▶ **Your task**
Every line in the records below with the string "carton" needs to be copied out.

▶ **Supplied records**
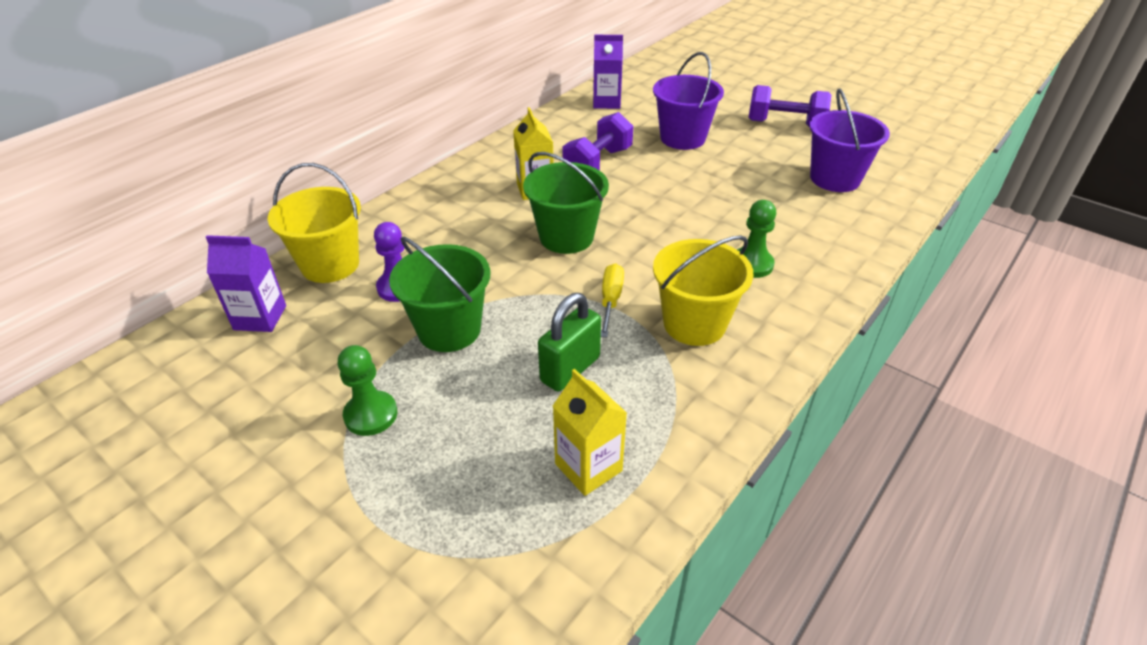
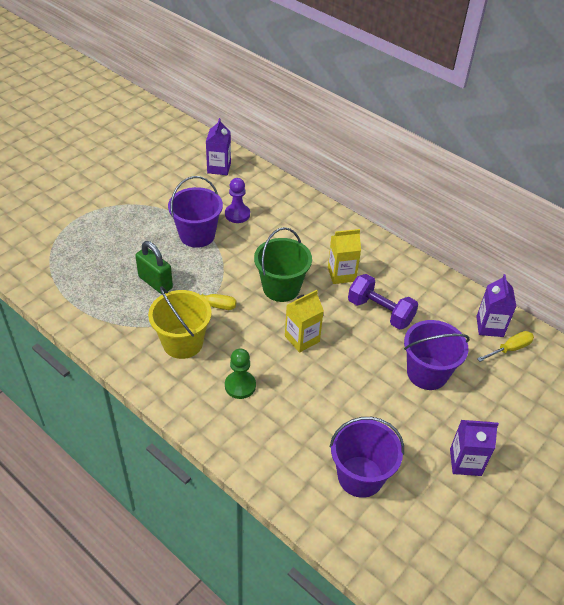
camera: 90 degrees right, 5 degrees up
(330, 265) = (261, 187): yellow bucket -> none
(371, 415) = (141, 211): green pawn -> none
(449, 330) = (197, 235): green bucket -> purple bucket
(588, 467) = (87, 285): yellow carton -> yellow carton (302, 339)
(635, 95) = (509, 349): none -> yellow screwdriver
(785, 124) = (465, 462): purple dumbbell -> purple carton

▶ **Final answer**
(588, 467) = (87, 285): yellow carton -> yellow carton (302, 339)
(785, 124) = (465, 462): purple dumbbell -> purple carton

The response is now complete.